EXERCISE OBJECTIVE:
Starting from the top of the entries below and ending with the line containing "What was the", restate every line word for word, pictures omitted.
RECORDS below:
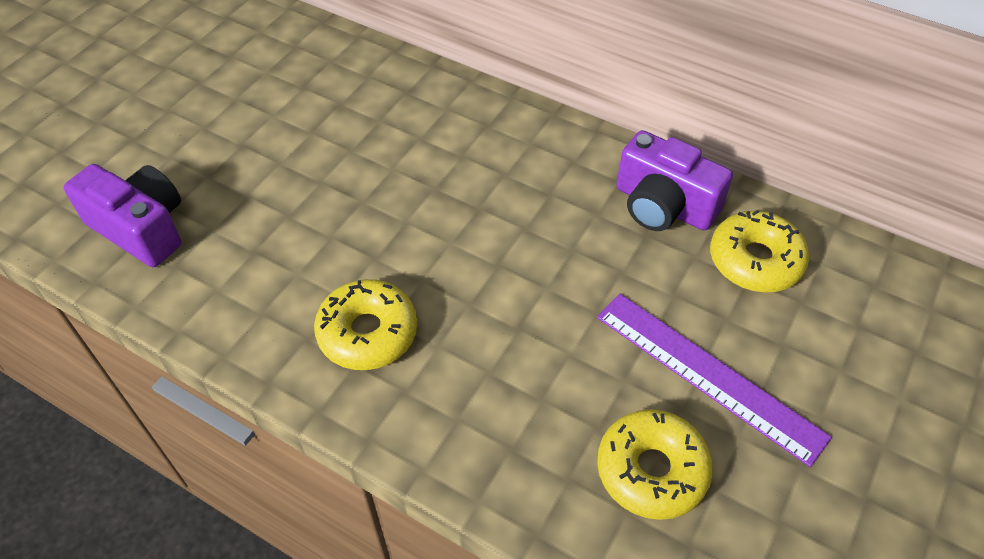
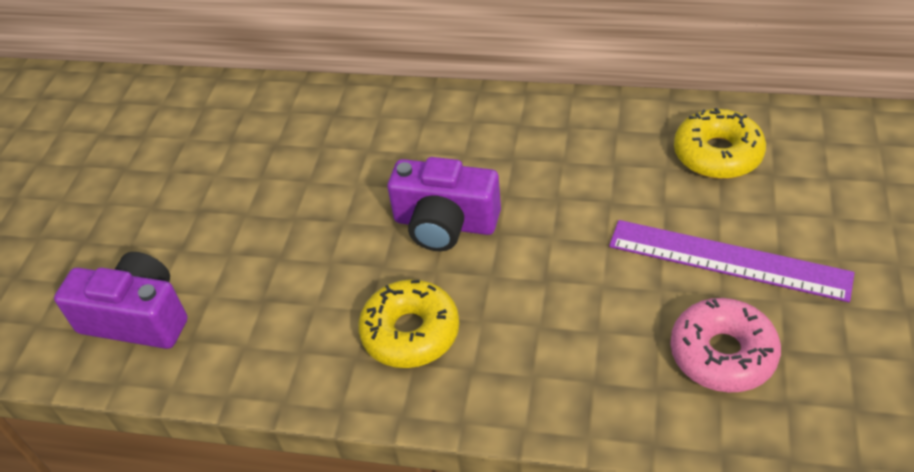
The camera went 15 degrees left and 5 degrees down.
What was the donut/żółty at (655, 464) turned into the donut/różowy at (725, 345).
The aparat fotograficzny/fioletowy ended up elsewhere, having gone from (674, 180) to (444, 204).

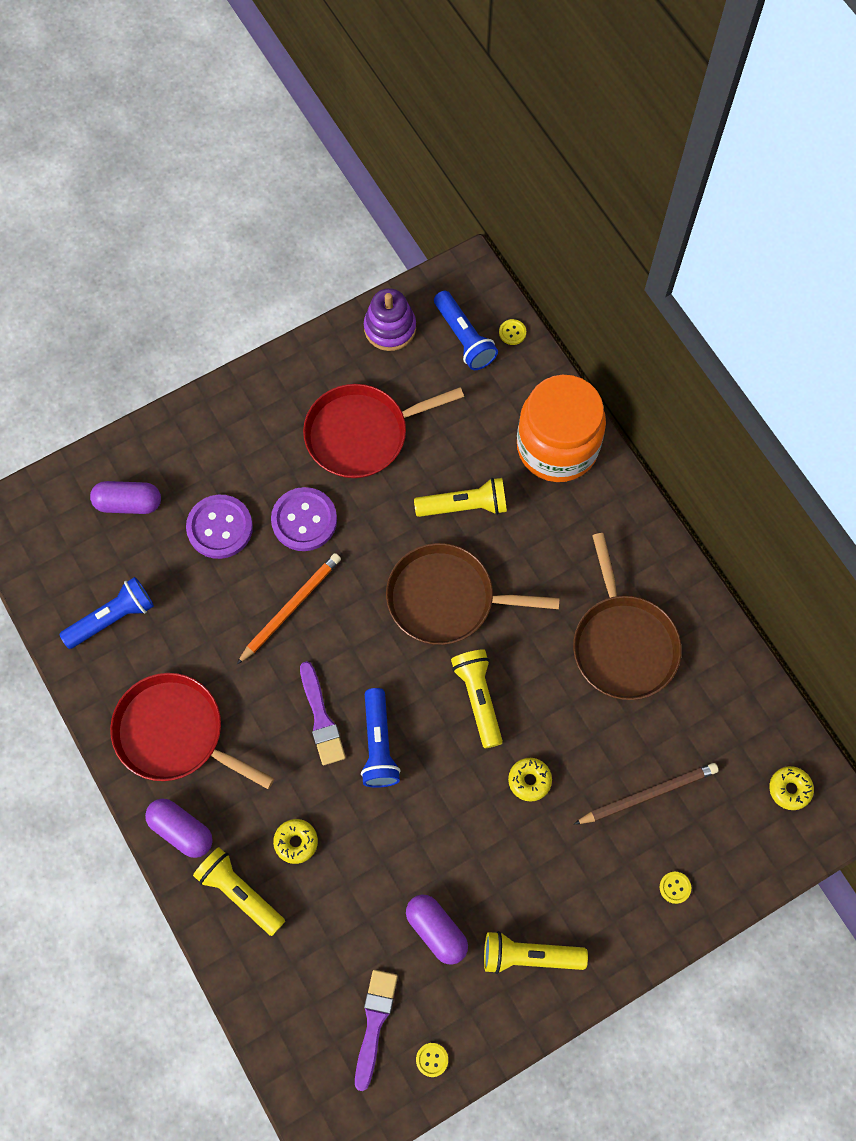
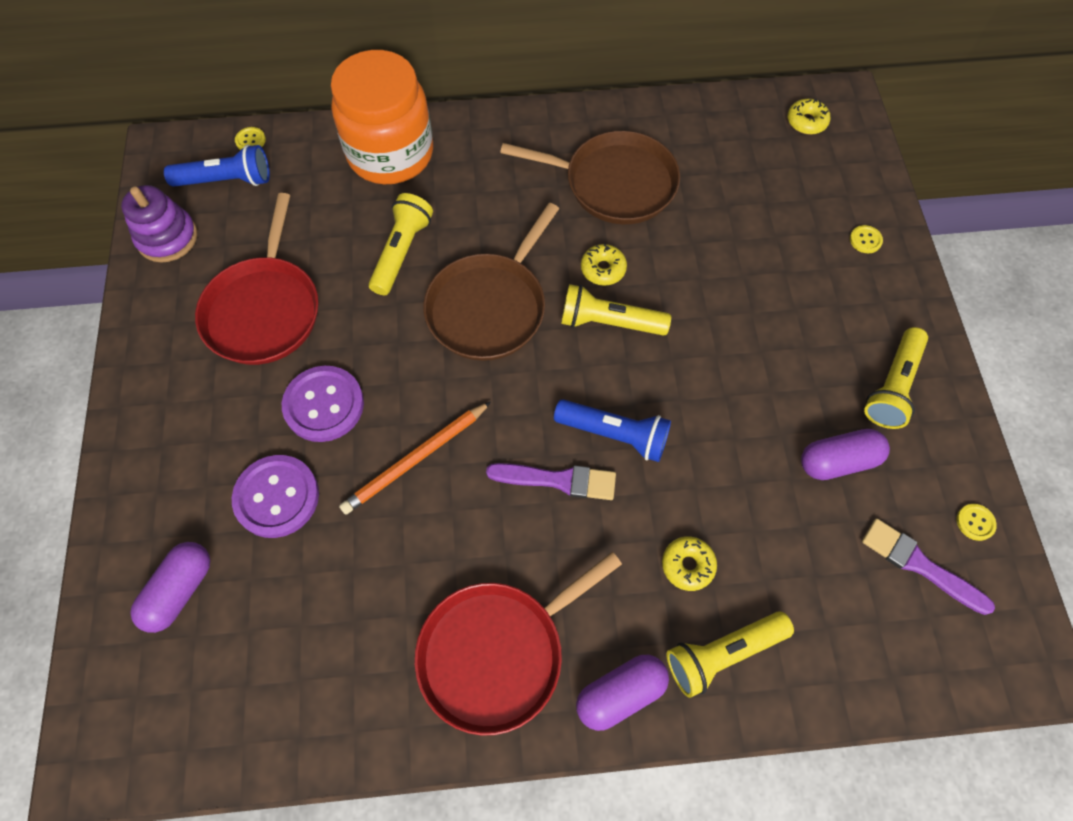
The camera went 65 degrees left and 5 degrees down.
The second view lost the latarka/niebieski at (106, 613).
The ołówek/pomarańczowy at (289, 608) ended up facing another way, 105 degrees counterclockwise from before.
The donut/żółty ended up elsewhere, having gone from (530, 779) to (604, 265).
The second view lost the ołówek/brązowy at (646, 793).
End of RECORDS.
FINISHED EXERCISE:
The camera went 15 degrees left and 5 degrees down.
What was the donut/żółty at (655, 464) turned into the donut/różowy at (725, 345).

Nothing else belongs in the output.